▶ **Dataset content**

>>>

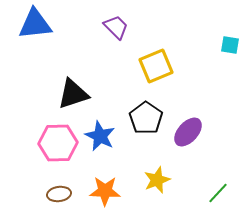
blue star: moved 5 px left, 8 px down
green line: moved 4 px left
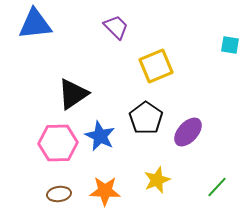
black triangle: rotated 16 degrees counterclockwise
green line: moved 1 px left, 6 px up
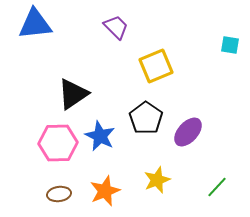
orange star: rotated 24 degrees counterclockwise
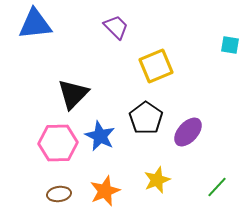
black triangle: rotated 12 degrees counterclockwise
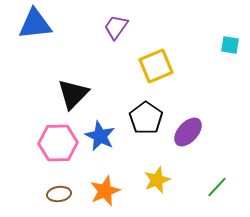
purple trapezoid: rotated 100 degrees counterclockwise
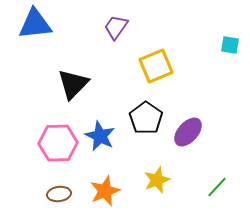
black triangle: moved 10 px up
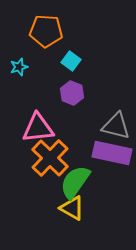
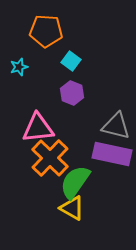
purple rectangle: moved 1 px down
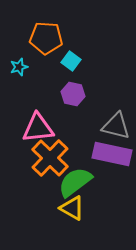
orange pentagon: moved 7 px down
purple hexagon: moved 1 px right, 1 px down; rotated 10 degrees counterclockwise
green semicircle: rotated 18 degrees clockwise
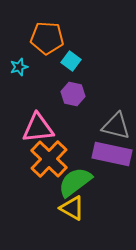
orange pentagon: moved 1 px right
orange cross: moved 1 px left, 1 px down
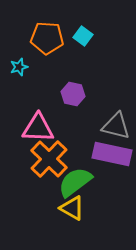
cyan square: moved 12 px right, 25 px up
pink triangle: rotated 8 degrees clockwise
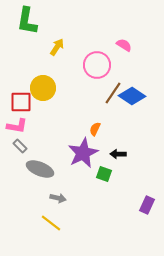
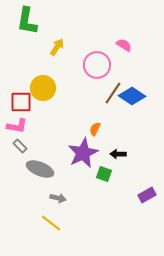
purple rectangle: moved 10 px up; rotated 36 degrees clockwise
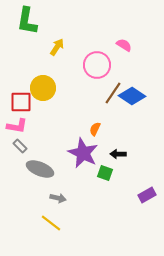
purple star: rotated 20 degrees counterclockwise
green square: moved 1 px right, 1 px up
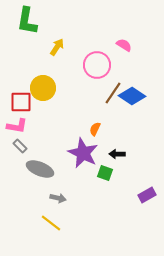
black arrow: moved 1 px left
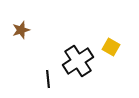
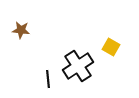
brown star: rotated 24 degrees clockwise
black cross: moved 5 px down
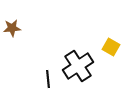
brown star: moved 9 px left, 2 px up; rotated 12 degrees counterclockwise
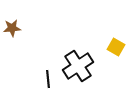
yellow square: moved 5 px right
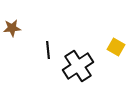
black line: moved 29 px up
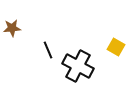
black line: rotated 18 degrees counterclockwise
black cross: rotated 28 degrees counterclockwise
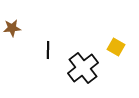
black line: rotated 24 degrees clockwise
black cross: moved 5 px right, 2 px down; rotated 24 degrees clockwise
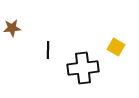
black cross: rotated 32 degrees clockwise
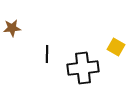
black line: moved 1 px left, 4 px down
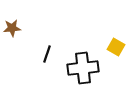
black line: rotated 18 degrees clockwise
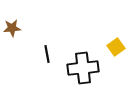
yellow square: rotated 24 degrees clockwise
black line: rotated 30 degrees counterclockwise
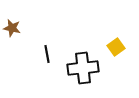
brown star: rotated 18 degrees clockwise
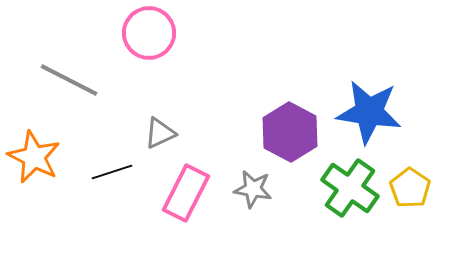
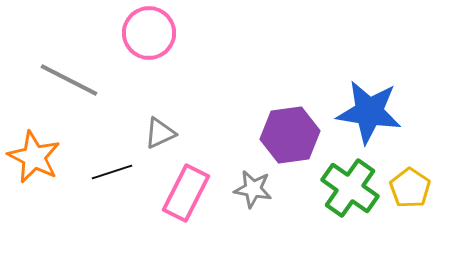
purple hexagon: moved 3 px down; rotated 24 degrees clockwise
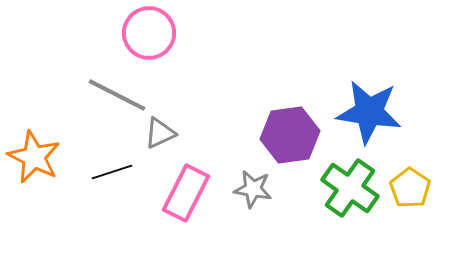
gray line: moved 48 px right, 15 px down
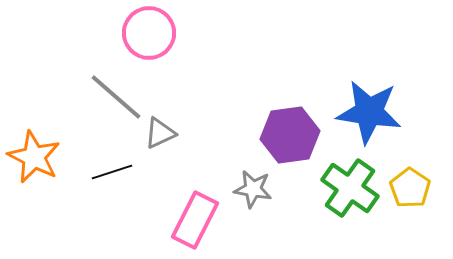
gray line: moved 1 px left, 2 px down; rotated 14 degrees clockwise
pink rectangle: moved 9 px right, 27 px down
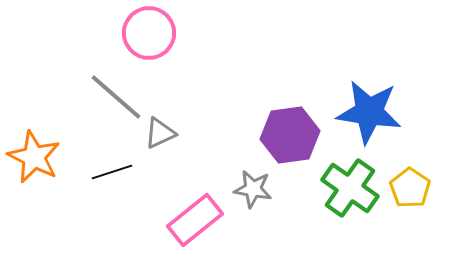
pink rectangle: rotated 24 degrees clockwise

<<<

Reproduce every line of the data above word for word, omitting the pictures.

▶ **Task solution**
blue star: moved 5 px left, 8 px down
green line: moved 4 px left
black triangle: rotated 16 degrees counterclockwise
green line: moved 1 px left, 6 px up
orange star: rotated 24 degrees counterclockwise
black triangle: rotated 12 degrees counterclockwise
purple trapezoid: rotated 100 degrees counterclockwise
black triangle: moved 10 px up
purple rectangle: moved 1 px down
orange pentagon: moved 7 px down
purple hexagon: moved 1 px right, 1 px down; rotated 10 degrees counterclockwise
green semicircle: rotated 18 degrees clockwise
orange pentagon: moved 1 px right
orange cross: moved 1 px left, 1 px down
cyan square: moved 12 px right, 25 px up
pink triangle: rotated 8 degrees clockwise
purple rectangle: moved 10 px up; rotated 36 degrees clockwise
purple star: rotated 20 degrees counterclockwise
green square: moved 1 px right, 1 px up
black arrow: moved 1 px left
brown star: rotated 24 degrees clockwise
black cross: moved 5 px down
brown star: moved 9 px left, 2 px up; rotated 12 degrees counterclockwise
yellow square: moved 5 px right
black line: moved 29 px up
black line: rotated 18 degrees counterclockwise
black cross: rotated 28 degrees counterclockwise
black line: rotated 24 degrees clockwise
black cross: moved 5 px right, 2 px down; rotated 24 degrees clockwise
black cross: rotated 32 degrees clockwise
black line: moved 1 px left, 4 px down
black line: rotated 18 degrees clockwise
yellow square: rotated 24 degrees clockwise
black line: rotated 30 degrees counterclockwise
brown star: rotated 18 degrees clockwise
purple hexagon: moved 3 px down; rotated 24 degrees clockwise
gray line: moved 48 px right, 15 px down
gray line: moved 1 px left, 2 px down; rotated 14 degrees clockwise
pink rectangle: moved 9 px right, 27 px down
pink rectangle: rotated 24 degrees clockwise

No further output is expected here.